■ What to work on:
Please output all the entries word for word, without the pictures.

■ Record set:
::::::::::
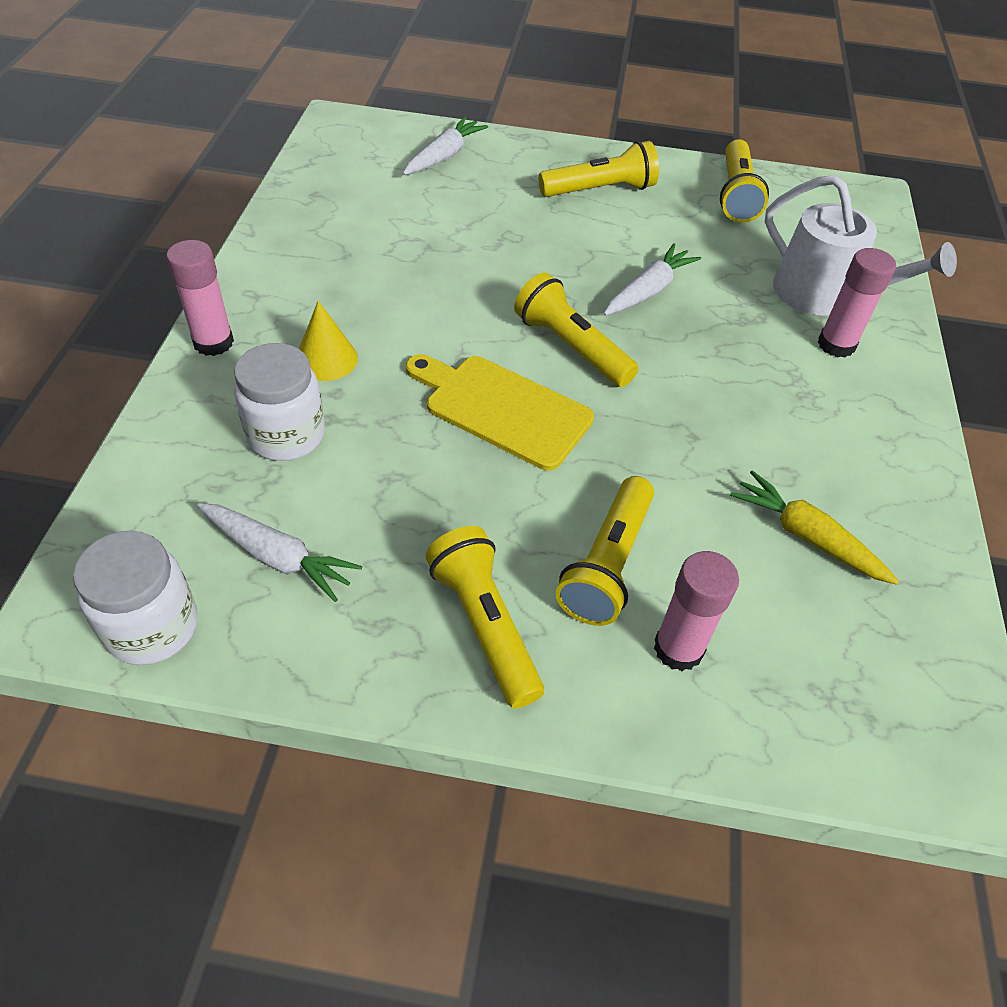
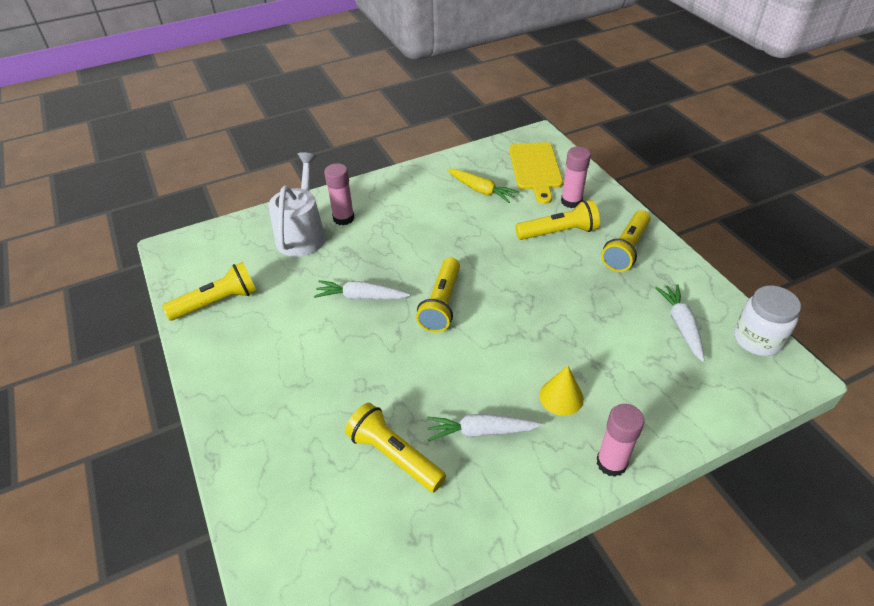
camera: 120 degrees left, 5 degrees down
(286, 435) = (625, 373): white jar -> none
(444, 156) = (285, 489): white carrot -> white carrot (481, 431)
(501, 409) = (514, 305): yellow cutting board -> yellow cutting board (536, 169)
(600, 190) = (263, 369): yellow flashlight -> yellow flashlight (394, 456)
(806, 536) = (481, 190): yellow carrot -> yellow carrot turned 60 degrees counterclockwise

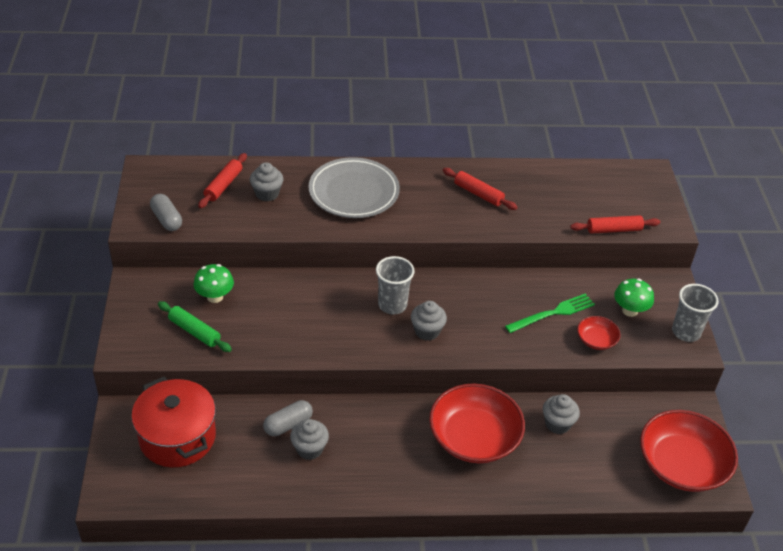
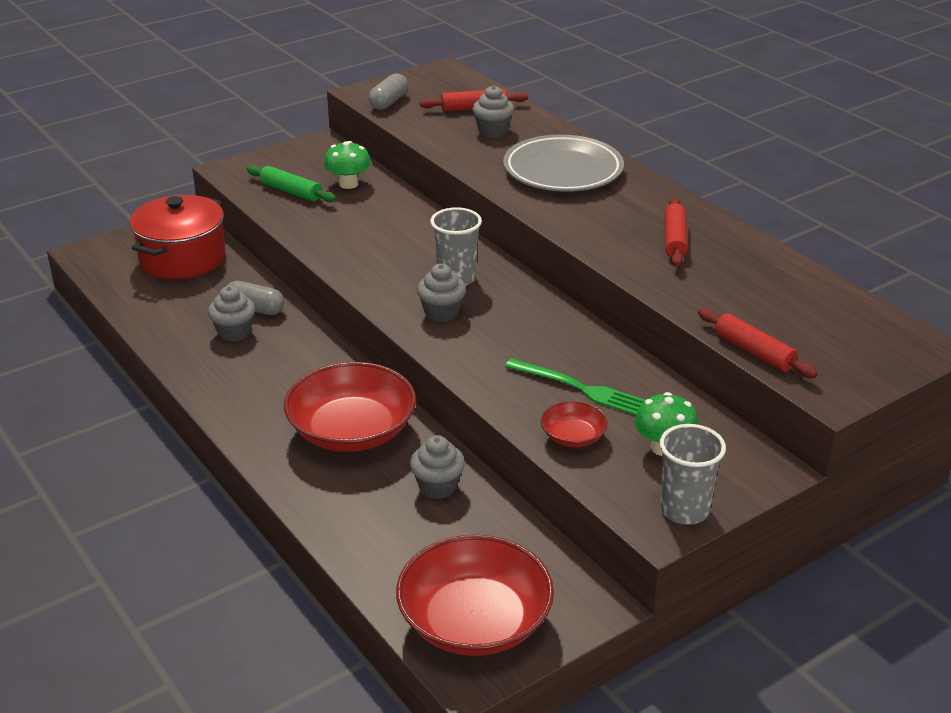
camera: 60 degrees right, 10 degrees down
(194, 331) = (291, 191): green rolling pin -> green rolling pin turned 60 degrees counterclockwise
::::::::::
■ Written solution:
camera: 120 degrees left, 5 degrees down
(286, 435) = (625, 373): white jar -> none
(444, 156) = (285, 489): white carrot -> white carrot (481, 431)
(501, 409) = (514, 305): yellow cutting board -> yellow cutting board (536, 169)
(600, 190) = (263, 369): yellow flashlight -> yellow flashlight (394, 456)
(806, 536) = (481, 190): yellow carrot -> yellow carrot turned 60 degrees counterclockwise

camera: 60 degrees right, 10 degrees down
(194, 331) = (291, 191): green rolling pin -> green rolling pin turned 60 degrees counterclockwise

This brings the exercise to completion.